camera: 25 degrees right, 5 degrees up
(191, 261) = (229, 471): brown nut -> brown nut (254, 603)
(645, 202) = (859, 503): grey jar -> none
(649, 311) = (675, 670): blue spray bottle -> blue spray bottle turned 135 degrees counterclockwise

==

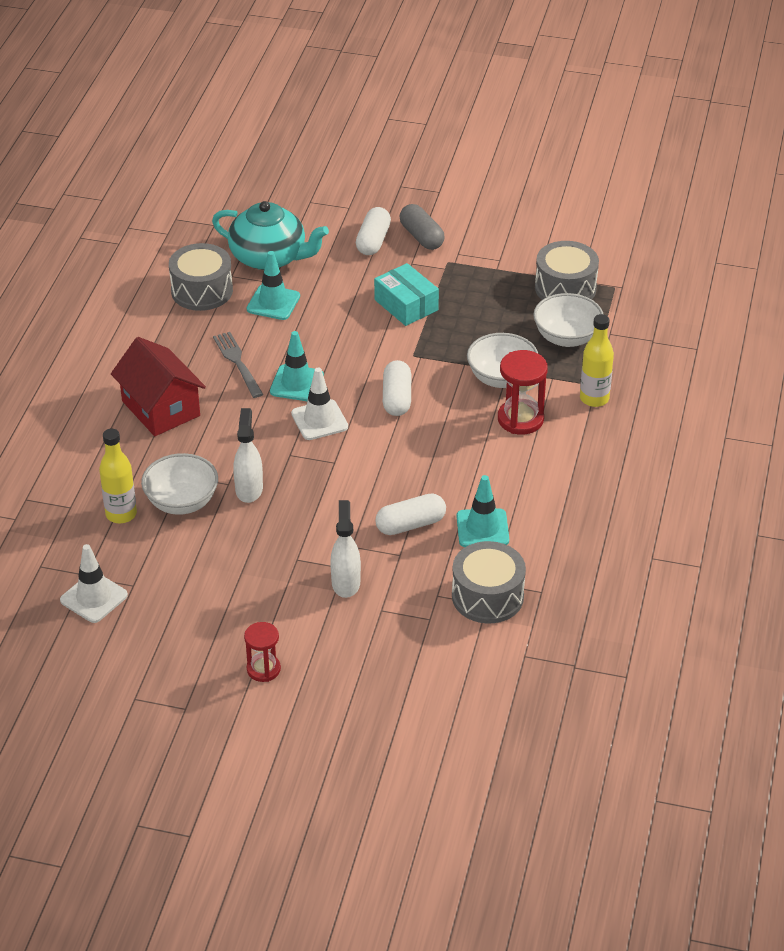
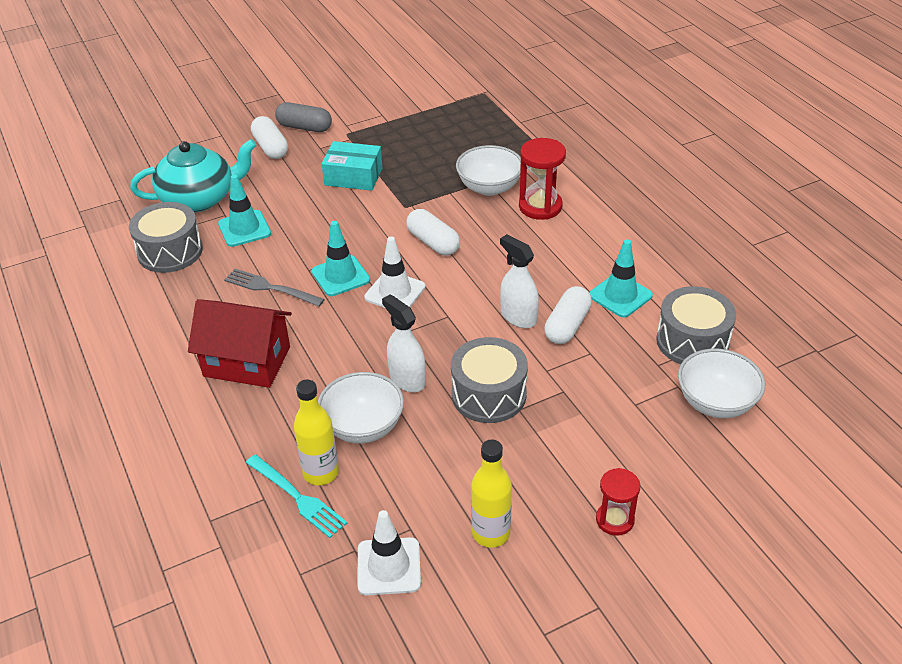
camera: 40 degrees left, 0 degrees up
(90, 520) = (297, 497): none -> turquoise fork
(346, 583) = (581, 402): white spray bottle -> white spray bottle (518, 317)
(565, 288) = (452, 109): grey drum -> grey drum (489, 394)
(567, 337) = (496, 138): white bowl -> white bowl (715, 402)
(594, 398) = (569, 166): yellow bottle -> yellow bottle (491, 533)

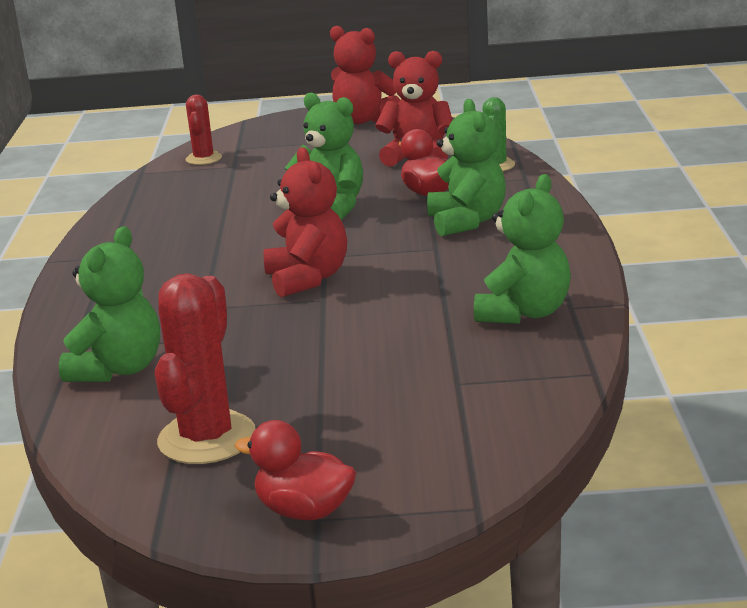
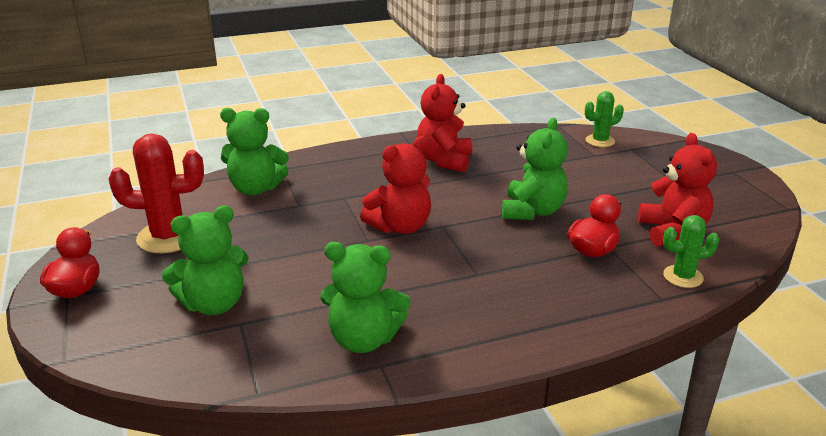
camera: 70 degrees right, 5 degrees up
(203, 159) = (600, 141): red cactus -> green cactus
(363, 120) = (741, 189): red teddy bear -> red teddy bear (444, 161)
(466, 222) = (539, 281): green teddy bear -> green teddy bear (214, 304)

- Exercise -
In the records above, everything from the line with "camera: 40 degrees left, 0 degrees up" down to the line with "(466, 222) = (539, 281): green" is to be set down exactly, both ends included, with no pictures and no other lines.

- Solution to this task -
camera: 40 degrees left, 0 degrees up
(90, 520) = (297, 497): none -> turquoise fork
(346, 583) = (581, 402): white spray bottle -> white spray bottle (518, 317)
(565, 288) = (452, 109): grey drum -> grey drum (489, 394)
(567, 337) = (496, 138): white bowl -> white bowl (715, 402)
(594, 398) = (569, 166): yellow bottle -> yellow bottle (491, 533)

camera: 70 degrees right, 5 degrees up
(203, 159) = (600, 141): red cactus -> green cactus
(363, 120) = (741, 189): red teddy bear -> red teddy bear (444, 161)
(466, 222) = (539, 281): green teddy bear -> green teddy bear (214, 304)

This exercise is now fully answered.